(Exercise):
Include the line containing "resized: grey_pezefi <253" and every line after it up to the end of the material below; reproduce them exactly and drop the pictures.

(Supplied data):

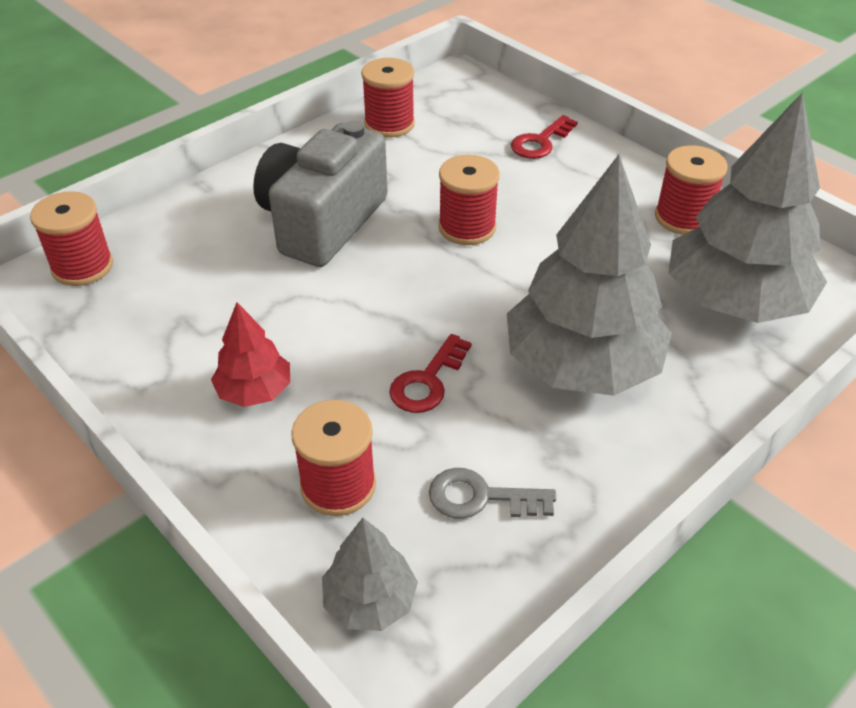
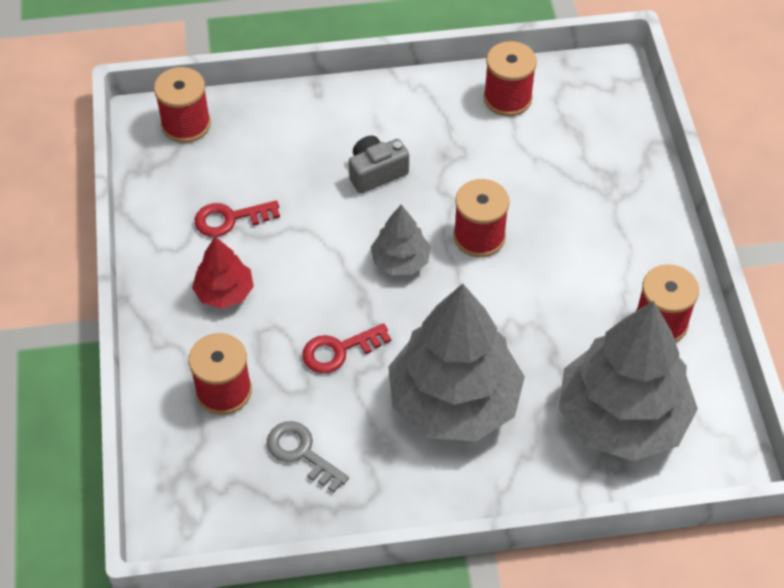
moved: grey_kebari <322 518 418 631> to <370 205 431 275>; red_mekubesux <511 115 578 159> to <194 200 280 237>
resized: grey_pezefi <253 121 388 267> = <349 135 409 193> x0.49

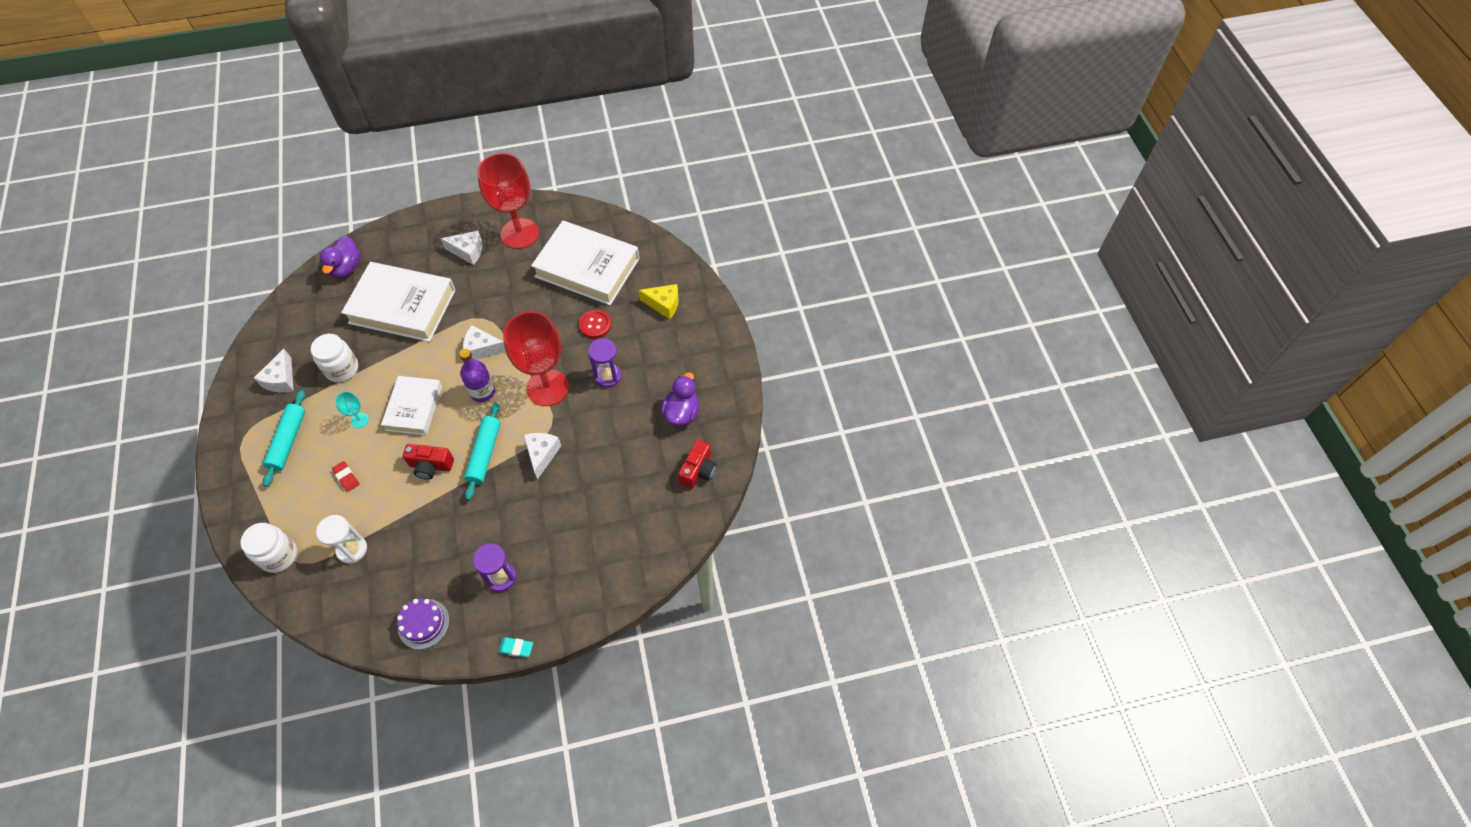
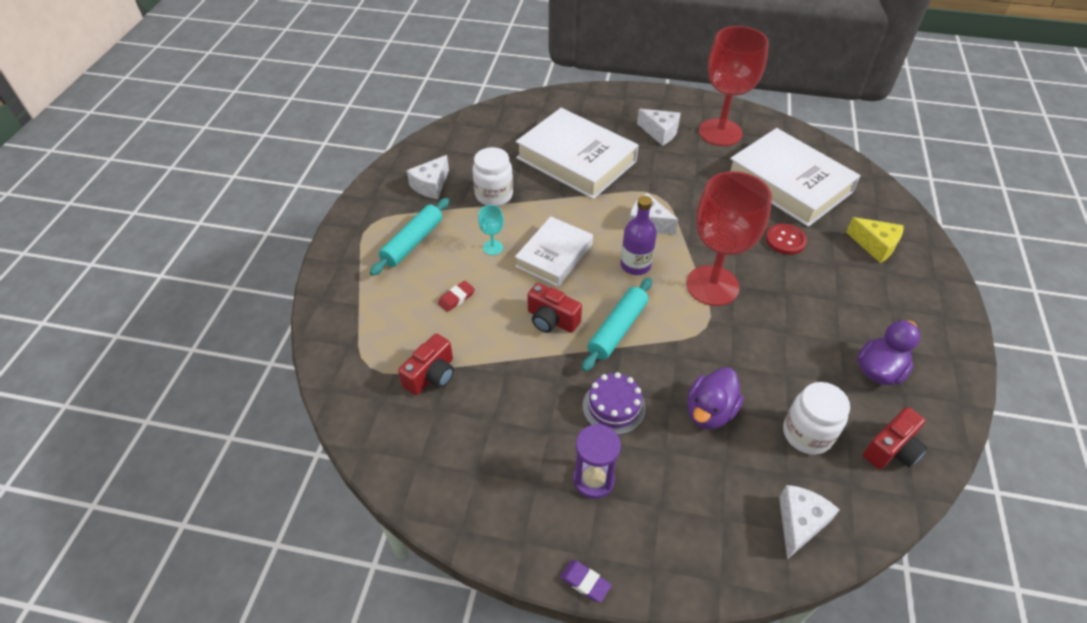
removed:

(Response to this task):
resized: grey_pezefi <253 121 388 267> = <349 135 409 193> x0.49

removed:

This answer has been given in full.